--- START ---

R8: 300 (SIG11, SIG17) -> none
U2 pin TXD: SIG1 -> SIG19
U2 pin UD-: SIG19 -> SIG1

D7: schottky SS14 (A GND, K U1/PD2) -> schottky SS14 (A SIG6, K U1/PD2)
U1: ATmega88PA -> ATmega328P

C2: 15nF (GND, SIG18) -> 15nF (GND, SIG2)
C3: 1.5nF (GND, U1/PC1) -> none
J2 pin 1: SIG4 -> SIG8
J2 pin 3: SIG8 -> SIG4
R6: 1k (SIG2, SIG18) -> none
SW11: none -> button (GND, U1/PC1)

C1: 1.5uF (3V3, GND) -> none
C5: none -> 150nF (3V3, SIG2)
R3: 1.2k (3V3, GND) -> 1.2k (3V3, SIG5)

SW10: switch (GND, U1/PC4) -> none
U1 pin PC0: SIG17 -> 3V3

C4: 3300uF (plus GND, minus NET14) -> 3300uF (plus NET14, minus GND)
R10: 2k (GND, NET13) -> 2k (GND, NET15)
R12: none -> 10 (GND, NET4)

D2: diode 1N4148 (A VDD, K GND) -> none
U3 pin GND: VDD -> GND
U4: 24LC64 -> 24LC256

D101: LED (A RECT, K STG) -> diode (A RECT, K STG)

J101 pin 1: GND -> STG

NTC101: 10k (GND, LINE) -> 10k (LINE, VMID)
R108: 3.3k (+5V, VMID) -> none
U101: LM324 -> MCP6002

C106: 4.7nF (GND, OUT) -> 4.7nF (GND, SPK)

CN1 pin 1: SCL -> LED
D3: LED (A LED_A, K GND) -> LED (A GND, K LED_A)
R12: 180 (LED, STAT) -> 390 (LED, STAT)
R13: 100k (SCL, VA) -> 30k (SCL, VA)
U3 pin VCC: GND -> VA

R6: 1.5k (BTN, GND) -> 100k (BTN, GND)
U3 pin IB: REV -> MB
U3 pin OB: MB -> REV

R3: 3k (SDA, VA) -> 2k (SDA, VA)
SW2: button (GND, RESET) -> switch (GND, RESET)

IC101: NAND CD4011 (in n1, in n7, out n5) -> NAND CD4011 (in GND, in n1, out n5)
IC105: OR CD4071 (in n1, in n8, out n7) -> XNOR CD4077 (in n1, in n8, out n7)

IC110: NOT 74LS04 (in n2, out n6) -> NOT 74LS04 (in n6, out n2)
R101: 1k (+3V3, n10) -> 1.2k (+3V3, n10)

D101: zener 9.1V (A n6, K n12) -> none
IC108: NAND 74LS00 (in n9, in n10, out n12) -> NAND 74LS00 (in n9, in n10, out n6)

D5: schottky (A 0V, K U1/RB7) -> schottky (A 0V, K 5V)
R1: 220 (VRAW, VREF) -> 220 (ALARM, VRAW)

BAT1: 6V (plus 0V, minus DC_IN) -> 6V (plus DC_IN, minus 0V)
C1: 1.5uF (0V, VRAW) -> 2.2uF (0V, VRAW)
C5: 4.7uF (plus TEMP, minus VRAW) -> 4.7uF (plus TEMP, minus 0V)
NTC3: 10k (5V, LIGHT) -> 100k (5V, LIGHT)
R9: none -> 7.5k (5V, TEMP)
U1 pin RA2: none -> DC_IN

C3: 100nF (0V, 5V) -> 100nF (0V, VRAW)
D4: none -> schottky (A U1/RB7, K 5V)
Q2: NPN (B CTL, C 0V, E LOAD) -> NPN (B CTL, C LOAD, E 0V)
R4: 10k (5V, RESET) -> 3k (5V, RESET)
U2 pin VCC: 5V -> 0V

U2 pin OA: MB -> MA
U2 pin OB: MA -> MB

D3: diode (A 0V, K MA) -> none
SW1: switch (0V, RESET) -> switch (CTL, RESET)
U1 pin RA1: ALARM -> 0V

--- END ---

| How to complete this task |
Copy down every record, keeping each one exact.

| Your solution |
R8: 300 (SIG11, SIG17) -> none
U2 pin TXD: SIG1 -> SIG19
U2 pin UD-: SIG19 -> SIG1

D7: schottky SS14 (A GND, K U1/PD2) -> schottky SS14 (A SIG6, K U1/PD2)
U1: ATmega88PA -> ATmega328P

C2: 15nF (GND, SIG18) -> 15nF (GND, SIG2)
C3: 1.5nF (GND, U1/PC1) -> none
J2 pin 1: SIG4 -> SIG8
J2 pin 3: SIG8 -> SIG4
R6: 1k (SIG2, SIG18) -> none
SW11: none -> button (GND, U1/PC1)

C1: 1.5uF (3V3, GND) -> none
C5: none -> 150nF (3V3, SIG2)
R3: 1.2k (3V3, GND) -> 1.2k (3V3, SIG5)

SW10: switch (GND, U1/PC4) -> none
U1 pin PC0: SIG17 -> 3V3

C4: 3300uF (plus GND, minus NET14) -> 3300uF (plus NET14, minus GND)
R10: 2k (GND, NET13) -> 2k (GND, NET15)
R12: none -> 10 (GND, NET4)

D2: diode 1N4148 (A VDD, K GND) -> none
U3 pin GND: VDD -> GND
U4: 24LC64 -> 24LC256

D101: LED (A RECT, K STG) -> diode (A RECT, K STG)

J101 pin 1: GND -> STG

NTC101: 10k (GND, LINE) -> 10k (LINE, VMID)
R108: 3.3k (+5V, VMID) -> none
U101: LM324 -> MCP6002

C106: 4.7nF (GND, OUT) -> 4.7nF (GND, SPK)

CN1 pin 1: SCL -> LED
D3: LED (A LED_A, K GND) -> LED (A GND, K LED_A)
R12: 180 (LED, STAT) -> 390 (LED, STAT)
R13: 100k (SCL, VA) -> 30k (SCL, VA)
U3 pin VCC: GND -> VA

R6: 1.5k (BTN, GND) -> 100k (BTN, GND)
U3 pin IB: REV -> MB
U3 pin OB: MB -> REV

R3: 3k (SDA, VA) -> 2k (SDA, VA)
SW2: button (GND, RESET) -> switch (GND, RESET)

IC101: NAND CD4011 (in n1, in n7, out n5) -> NAND CD4011 (in GND, in n1, out n5)
IC105: OR CD4071 (in n1, in n8, out n7) -> XNOR CD4077 (in n1, in n8, out n7)

IC110: NOT 74LS04 (in n2, out n6) -> NOT 74LS04 (in n6, out n2)
R101: 1k (+3V3, n10) -> 1.2k (+3V3, n10)

D101: zener 9.1V (A n6, K n12) -> none
IC108: NAND 74LS00 (in n9, in n10, out n12) -> NAND 74LS00 (in n9, in n10, out n6)

D5: schottky (A 0V, K U1/RB7) -> schottky (A 0V, K 5V)
R1: 220 (VRAW, VREF) -> 220 (ALARM, VRAW)

BAT1: 6V (plus 0V, minus DC_IN) -> 6V (plus DC_IN, minus 0V)
C1: 1.5uF (0V, VRAW) -> 2.2uF (0V, VRAW)
C5: 4.7uF (plus TEMP, minus VRAW) -> 4.7uF (plus TEMP, minus 0V)
NTC3: 10k (5V, LIGHT) -> 100k (5V, LIGHT)
R9: none -> 7.5k (5V, TEMP)
U1 pin RA2: none -> DC_IN

C3: 100nF (0V, 5V) -> 100nF (0V, VRAW)
D4: none -> schottky (A U1/RB7, K 5V)
Q2: NPN (B CTL, C 0V, E LOAD) -> NPN (B CTL, C LOAD, E 0V)
R4: 10k (5V, RESET) -> 3k (5V, RESET)
U2 pin VCC: 5V -> 0V

U2 pin OA: MB -> MA
U2 pin OB: MA -> MB

D3: diode (A 0V, K MA) -> none
SW1: switch (0V, RESET) -> switch (CTL, RESET)
U1 pin RA1: ALARM -> 0V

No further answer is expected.